• WORK REQUEST: Look below for the line that has "cyan arrow: (131, 221)"; output exactly from it through the line that has "orange semicircle: (217, 134)", and leave the pictures out.

===== GIVEN RECORDS =====

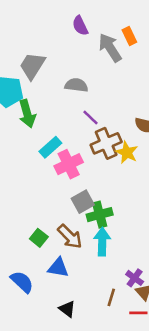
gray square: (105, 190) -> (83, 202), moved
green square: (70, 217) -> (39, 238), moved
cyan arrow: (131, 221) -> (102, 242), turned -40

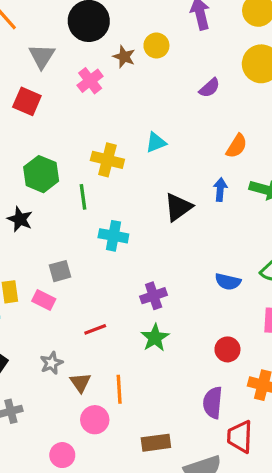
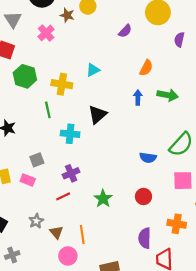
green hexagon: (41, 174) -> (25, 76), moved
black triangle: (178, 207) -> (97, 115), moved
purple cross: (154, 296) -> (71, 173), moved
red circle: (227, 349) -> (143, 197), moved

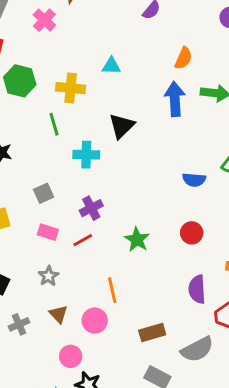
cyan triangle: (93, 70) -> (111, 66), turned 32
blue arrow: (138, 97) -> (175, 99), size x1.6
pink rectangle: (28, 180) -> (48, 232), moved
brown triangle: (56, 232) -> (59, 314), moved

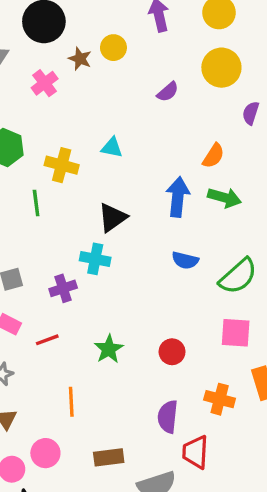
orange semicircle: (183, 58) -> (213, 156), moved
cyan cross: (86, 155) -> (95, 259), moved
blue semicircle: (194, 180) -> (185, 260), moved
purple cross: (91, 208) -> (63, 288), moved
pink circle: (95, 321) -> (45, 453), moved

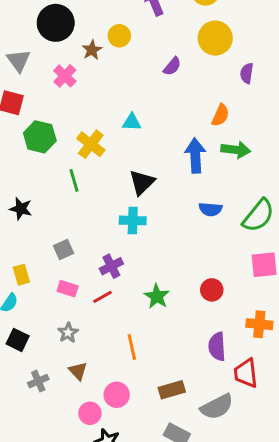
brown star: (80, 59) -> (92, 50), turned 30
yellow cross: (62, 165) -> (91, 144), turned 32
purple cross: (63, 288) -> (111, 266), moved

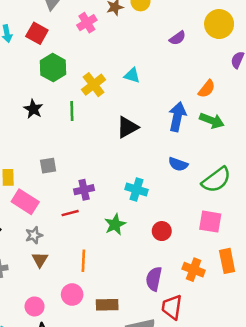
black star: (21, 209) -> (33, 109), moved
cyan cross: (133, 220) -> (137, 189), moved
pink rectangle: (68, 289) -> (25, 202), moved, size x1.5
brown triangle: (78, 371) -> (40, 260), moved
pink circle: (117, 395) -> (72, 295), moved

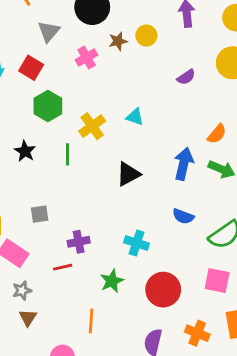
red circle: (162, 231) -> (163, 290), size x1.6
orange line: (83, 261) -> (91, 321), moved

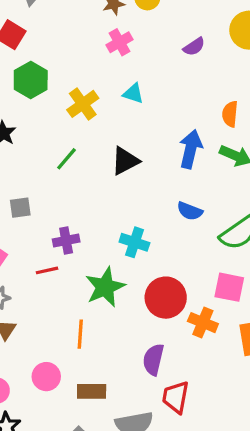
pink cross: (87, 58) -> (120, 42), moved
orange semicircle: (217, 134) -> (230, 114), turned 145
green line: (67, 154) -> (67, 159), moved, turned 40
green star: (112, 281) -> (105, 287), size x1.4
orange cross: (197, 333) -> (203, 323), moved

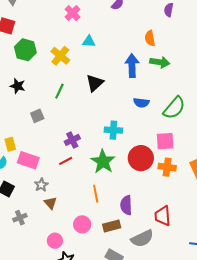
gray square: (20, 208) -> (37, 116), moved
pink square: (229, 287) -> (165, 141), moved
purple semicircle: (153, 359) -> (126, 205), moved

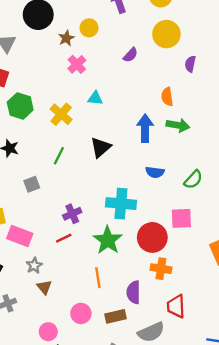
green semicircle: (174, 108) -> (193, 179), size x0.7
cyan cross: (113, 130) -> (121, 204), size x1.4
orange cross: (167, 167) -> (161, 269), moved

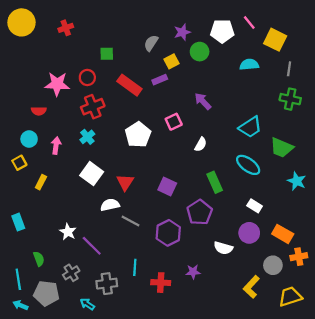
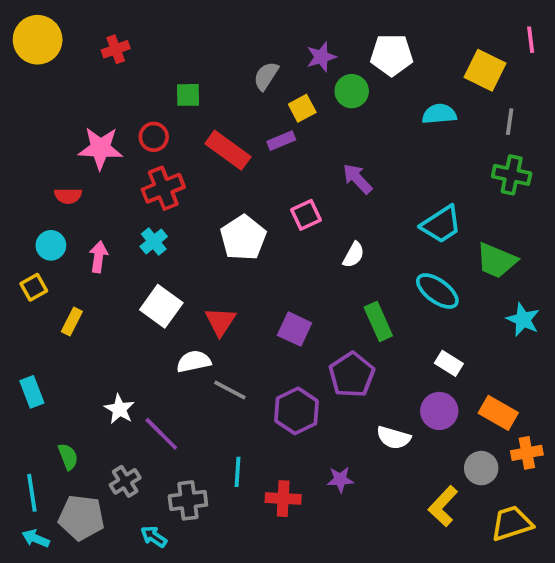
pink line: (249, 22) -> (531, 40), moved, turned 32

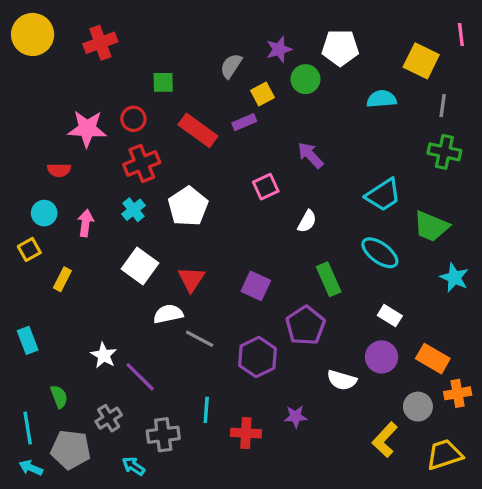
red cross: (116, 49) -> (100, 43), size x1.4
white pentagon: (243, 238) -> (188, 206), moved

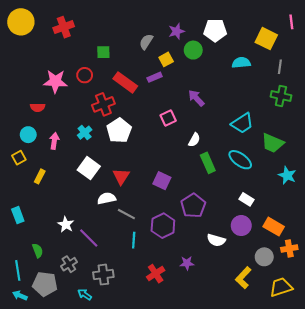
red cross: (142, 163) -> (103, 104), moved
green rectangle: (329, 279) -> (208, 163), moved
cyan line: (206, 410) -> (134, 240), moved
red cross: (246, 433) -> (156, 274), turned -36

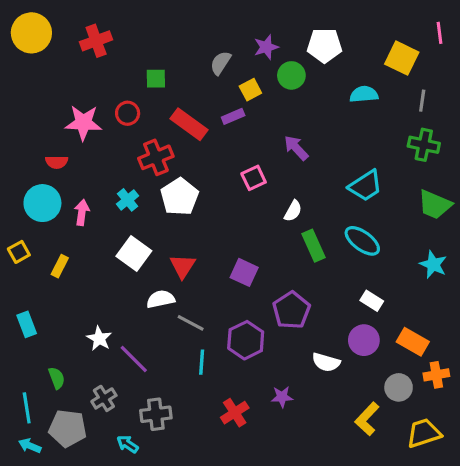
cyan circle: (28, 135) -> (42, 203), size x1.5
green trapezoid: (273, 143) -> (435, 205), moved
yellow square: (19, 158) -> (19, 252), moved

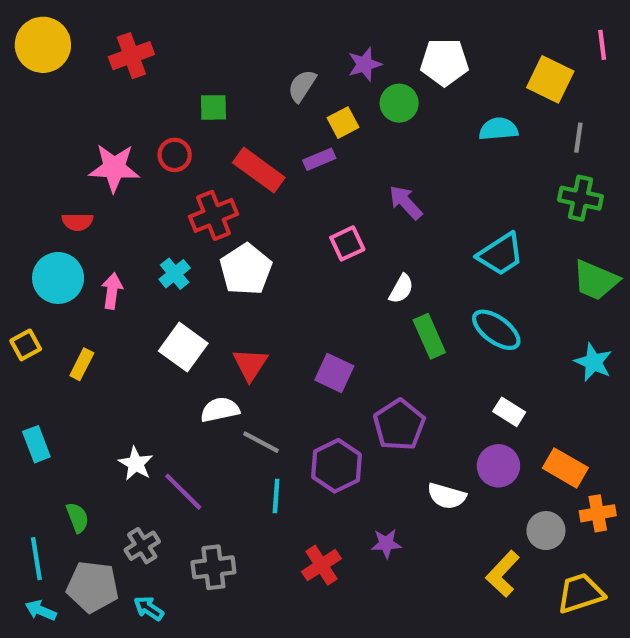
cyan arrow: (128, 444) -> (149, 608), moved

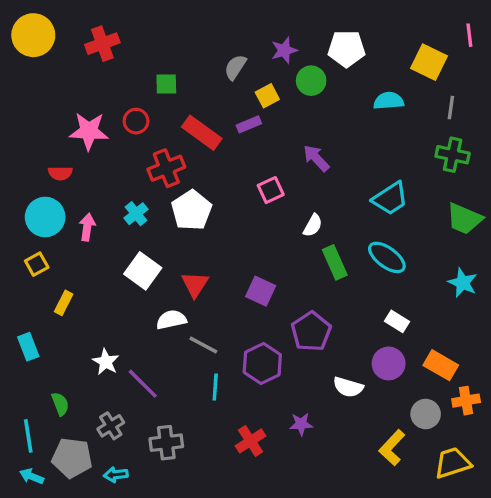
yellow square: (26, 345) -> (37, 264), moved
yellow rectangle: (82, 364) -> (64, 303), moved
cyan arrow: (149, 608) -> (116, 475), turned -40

=====

• EXERCISE SOLUTION:
cyan arrow: (131, 221) -> (102, 242), turned -40

green hexagon: (41, 174) -> (25, 76), moved
black triangle: (178, 207) -> (97, 115), moved
purple cross: (154, 296) -> (71, 173), moved
red circle: (227, 349) -> (143, 197), moved

cyan triangle: (93, 70) -> (111, 66), turned 32
blue arrow: (138, 97) -> (175, 99), size x1.6
pink rectangle: (28, 180) -> (48, 232), moved
brown triangle: (56, 232) -> (59, 314), moved

orange semicircle: (183, 58) -> (213, 156), moved
cyan cross: (86, 155) -> (95, 259), moved
blue semicircle: (194, 180) -> (185, 260), moved
purple cross: (91, 208) -> (63, 288), moved
pink circle: (95, 321) -> (45, 453), moved

brown star: (80, 59) -> (92, 50), turned 30
yellow cross: (62, 165) -> (91, 144), turned 32
purple cross: (63, 288) -> (111, 266), moved

black star: (21, 209) -> (33, 109), moved
cyan cross: (133, 220) -> (137, 189), moved
pink rectangle: (68, 289) -> (25, 202), moved, size x1.5
brown triangle: (78, 371) -> (40, 260), moved
pink circle: (117, 395) -> (72, 295), moved

red circle: (162, 231) -> (163, 290), size x1.6
orange line: (83, 261) -> (91, 321), moved

pink cross: (87, 58) -> (120, 42), moved
orange semicircle: (217, 134) -> (230, 114), turned 145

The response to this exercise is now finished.